**Exercise prompt**
Please gather every line of the material below that contains the string "kern". Treat uppercase and lowercase as different.

— start Provided records —

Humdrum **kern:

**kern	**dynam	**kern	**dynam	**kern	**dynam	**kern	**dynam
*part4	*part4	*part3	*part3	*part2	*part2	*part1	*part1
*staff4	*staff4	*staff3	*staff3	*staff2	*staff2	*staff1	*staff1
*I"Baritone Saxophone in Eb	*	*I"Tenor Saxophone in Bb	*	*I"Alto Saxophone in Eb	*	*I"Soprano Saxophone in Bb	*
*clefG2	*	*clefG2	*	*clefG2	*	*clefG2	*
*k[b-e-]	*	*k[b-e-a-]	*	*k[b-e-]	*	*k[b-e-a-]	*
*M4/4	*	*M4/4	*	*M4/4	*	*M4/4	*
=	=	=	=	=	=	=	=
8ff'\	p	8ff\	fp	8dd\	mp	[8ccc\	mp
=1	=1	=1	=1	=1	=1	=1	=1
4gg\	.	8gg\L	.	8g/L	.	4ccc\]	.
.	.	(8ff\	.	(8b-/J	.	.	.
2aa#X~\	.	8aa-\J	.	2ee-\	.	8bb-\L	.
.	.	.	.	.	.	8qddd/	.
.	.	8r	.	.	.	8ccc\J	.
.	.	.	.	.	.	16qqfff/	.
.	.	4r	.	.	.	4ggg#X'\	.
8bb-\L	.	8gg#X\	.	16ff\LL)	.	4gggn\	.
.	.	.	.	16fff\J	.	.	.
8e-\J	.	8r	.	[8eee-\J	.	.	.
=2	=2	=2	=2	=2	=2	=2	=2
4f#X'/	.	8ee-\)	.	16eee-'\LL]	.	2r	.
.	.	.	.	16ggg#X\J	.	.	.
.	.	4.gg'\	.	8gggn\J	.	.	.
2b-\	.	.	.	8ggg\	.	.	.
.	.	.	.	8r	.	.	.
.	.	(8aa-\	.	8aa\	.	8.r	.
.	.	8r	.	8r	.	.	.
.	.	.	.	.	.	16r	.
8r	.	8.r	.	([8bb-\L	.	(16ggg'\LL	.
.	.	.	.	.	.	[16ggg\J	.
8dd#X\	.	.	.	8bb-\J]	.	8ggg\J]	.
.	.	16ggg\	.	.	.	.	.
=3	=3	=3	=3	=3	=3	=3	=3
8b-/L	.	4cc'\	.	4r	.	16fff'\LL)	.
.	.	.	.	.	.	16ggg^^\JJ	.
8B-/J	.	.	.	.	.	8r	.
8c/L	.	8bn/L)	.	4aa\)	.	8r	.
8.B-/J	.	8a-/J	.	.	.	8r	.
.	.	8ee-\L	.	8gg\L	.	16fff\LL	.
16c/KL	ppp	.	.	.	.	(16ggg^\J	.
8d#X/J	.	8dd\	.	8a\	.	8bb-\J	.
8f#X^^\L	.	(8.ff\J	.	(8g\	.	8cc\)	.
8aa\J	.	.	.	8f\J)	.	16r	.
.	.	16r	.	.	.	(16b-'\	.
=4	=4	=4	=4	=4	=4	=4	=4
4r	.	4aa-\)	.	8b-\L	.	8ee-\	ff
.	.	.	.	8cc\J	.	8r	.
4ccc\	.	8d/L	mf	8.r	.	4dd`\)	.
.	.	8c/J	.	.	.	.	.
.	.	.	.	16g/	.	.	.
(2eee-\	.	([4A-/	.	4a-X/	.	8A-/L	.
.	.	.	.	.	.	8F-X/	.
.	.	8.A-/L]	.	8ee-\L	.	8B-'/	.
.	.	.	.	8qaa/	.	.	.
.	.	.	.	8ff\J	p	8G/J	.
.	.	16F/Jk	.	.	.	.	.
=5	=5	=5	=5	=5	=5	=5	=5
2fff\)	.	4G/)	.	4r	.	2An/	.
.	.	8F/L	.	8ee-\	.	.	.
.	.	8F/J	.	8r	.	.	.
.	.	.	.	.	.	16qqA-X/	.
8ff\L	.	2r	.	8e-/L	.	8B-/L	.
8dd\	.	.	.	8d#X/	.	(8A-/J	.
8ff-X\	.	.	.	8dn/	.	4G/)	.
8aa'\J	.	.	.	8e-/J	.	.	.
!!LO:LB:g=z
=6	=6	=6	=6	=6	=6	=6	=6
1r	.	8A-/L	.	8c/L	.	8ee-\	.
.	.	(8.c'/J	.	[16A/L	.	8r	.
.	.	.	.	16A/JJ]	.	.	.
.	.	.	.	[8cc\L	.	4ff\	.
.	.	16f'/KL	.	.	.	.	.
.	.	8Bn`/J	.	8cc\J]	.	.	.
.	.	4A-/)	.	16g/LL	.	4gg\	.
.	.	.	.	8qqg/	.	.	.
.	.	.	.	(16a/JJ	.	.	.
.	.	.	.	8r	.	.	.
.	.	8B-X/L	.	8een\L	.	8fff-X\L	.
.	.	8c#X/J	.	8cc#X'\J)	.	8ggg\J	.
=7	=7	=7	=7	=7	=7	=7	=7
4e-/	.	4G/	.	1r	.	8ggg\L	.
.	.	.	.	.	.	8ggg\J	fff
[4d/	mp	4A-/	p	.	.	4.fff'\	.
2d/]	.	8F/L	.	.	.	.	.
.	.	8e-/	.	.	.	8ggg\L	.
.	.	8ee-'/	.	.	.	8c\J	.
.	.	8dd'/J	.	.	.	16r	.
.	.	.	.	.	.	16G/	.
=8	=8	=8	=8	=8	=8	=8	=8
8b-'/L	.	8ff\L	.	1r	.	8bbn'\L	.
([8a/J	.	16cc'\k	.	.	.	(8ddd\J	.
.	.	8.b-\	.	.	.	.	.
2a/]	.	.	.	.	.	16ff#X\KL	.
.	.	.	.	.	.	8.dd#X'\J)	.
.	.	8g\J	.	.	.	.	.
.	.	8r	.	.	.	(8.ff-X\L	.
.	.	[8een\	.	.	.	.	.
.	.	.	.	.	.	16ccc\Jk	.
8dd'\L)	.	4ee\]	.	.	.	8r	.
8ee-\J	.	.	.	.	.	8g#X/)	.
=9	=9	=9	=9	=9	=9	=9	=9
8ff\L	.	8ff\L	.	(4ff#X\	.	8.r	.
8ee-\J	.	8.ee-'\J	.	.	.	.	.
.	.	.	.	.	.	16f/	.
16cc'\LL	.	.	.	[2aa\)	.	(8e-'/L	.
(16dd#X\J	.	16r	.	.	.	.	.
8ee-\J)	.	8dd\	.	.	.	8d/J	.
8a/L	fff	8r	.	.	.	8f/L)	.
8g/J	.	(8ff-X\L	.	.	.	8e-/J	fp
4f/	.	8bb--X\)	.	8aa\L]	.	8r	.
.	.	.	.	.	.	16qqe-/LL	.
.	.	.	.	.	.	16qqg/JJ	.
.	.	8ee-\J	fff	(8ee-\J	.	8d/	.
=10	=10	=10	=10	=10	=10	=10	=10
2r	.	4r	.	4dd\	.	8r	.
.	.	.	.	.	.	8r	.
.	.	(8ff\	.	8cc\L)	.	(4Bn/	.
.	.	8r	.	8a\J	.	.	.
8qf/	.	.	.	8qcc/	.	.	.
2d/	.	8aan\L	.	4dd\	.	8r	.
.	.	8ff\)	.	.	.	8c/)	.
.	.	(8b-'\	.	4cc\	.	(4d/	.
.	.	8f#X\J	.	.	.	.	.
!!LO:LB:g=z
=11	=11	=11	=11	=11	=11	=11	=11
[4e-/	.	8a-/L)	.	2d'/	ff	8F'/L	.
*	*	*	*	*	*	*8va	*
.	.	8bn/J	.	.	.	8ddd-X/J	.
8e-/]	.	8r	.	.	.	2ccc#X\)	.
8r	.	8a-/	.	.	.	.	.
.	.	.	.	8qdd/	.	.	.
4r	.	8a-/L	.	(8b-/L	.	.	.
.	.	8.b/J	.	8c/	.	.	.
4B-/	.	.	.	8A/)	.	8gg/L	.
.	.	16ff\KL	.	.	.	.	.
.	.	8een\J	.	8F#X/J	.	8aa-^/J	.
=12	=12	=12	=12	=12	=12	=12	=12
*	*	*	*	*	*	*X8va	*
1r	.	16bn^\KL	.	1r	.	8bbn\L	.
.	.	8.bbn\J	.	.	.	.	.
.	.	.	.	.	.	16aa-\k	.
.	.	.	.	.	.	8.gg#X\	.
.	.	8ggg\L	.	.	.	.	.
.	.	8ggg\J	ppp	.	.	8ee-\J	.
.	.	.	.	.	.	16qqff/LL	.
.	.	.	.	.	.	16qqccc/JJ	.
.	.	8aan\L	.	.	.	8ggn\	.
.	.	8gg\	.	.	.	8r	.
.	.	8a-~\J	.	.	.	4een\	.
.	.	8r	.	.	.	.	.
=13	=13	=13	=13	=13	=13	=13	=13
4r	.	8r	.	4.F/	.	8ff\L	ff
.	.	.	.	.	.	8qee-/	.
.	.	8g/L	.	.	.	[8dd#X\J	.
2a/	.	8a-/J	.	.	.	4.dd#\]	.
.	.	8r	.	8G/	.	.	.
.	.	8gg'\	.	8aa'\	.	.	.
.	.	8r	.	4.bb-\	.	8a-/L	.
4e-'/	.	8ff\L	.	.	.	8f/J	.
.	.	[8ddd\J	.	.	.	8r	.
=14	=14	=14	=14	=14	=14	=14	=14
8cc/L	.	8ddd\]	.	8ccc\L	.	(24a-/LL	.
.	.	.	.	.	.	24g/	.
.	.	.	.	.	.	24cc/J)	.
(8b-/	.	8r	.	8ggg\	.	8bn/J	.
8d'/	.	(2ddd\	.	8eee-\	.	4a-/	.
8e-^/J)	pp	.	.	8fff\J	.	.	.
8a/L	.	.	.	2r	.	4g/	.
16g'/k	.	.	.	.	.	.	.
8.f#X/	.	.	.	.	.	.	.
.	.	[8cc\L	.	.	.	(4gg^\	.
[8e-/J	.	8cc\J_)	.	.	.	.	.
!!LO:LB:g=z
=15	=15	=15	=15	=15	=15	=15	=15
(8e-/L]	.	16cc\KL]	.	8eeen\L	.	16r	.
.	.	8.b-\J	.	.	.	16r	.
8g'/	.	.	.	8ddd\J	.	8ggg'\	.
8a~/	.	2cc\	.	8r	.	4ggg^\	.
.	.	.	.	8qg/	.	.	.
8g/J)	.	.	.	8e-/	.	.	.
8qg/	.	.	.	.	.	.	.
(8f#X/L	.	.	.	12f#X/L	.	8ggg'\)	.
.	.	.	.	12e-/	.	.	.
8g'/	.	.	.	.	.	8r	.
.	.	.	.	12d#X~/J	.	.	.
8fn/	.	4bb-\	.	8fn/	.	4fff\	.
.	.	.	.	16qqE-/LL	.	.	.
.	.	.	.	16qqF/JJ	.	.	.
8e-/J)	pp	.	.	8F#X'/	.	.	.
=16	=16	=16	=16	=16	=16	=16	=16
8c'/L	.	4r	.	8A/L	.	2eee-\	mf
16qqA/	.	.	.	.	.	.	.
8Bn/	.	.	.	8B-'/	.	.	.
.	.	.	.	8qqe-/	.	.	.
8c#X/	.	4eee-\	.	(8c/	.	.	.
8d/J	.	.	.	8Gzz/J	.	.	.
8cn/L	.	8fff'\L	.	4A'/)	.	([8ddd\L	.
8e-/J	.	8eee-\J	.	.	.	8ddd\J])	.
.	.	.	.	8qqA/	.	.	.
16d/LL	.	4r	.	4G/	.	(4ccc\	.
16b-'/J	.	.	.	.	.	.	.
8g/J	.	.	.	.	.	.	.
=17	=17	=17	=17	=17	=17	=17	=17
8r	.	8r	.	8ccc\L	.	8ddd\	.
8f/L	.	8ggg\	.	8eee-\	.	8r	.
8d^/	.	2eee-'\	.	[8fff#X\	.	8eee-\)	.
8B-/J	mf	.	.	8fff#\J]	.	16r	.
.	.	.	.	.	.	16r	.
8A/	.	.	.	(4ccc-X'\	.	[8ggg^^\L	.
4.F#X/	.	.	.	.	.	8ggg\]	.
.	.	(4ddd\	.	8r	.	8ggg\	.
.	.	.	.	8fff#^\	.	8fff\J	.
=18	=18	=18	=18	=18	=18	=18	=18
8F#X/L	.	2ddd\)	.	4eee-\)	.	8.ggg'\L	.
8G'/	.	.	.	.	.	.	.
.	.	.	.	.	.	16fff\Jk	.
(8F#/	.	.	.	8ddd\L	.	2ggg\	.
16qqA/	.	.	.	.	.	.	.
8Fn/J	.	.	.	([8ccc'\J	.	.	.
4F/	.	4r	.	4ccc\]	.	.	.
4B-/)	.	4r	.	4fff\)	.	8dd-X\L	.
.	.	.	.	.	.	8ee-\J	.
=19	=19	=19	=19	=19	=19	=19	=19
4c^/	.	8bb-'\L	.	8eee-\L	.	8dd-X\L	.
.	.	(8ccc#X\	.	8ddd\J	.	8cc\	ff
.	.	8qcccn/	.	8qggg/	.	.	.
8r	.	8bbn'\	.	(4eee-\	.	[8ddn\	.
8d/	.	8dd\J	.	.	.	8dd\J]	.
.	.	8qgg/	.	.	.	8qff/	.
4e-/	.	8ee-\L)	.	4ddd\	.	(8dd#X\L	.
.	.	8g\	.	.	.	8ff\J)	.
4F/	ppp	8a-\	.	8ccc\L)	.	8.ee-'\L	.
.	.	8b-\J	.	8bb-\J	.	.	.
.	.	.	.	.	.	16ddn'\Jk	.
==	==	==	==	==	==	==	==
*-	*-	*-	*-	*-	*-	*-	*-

— end Provided records —

**Written answer**
Humdrum **kern:
**kern	**dynam	**kern	**dynam	**kern	**dynam	**kern	**dynam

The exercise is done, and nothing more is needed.